* **WHAT TO WORK ON**: Return only the tail of the data below, word for word: the line with "brown plate: 5 -> 4" and each line after it through the final one.

* **DATA EXTRACT**:
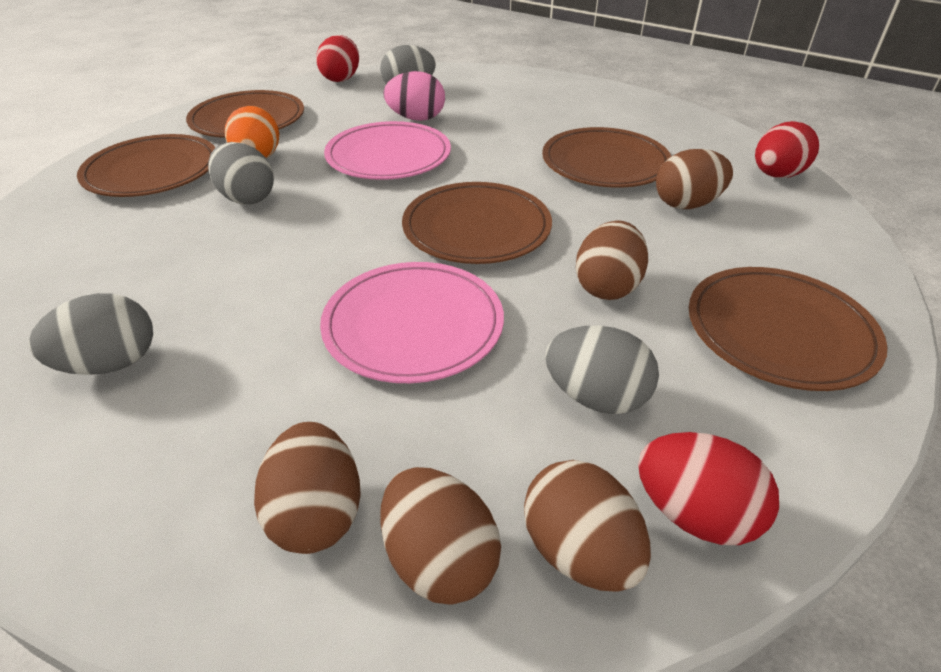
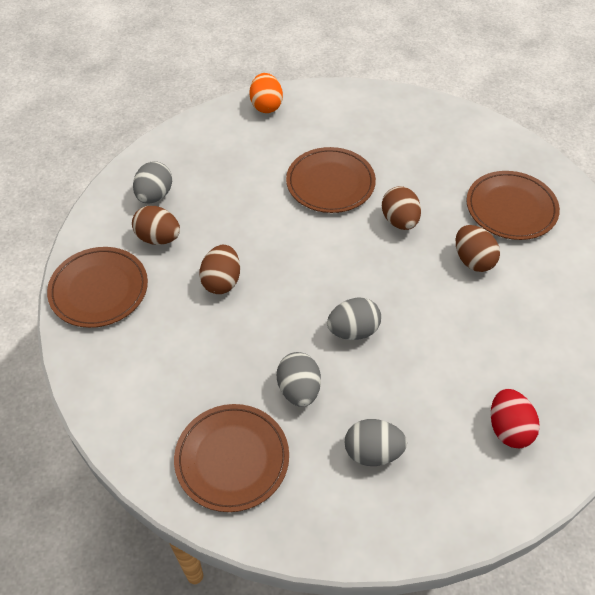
brown egg: 5 -> 4
brown plate: 5 -> 4
pink egg: 1 -> 0
pink plate: 2 -> 0
red egg: 3 -> 1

* **YOUR RESPONSE**:
brown plate: 5 -> 4
pink egg: 1 -> 0
pink plate: 2 -> 0
red egg: 3 -> 1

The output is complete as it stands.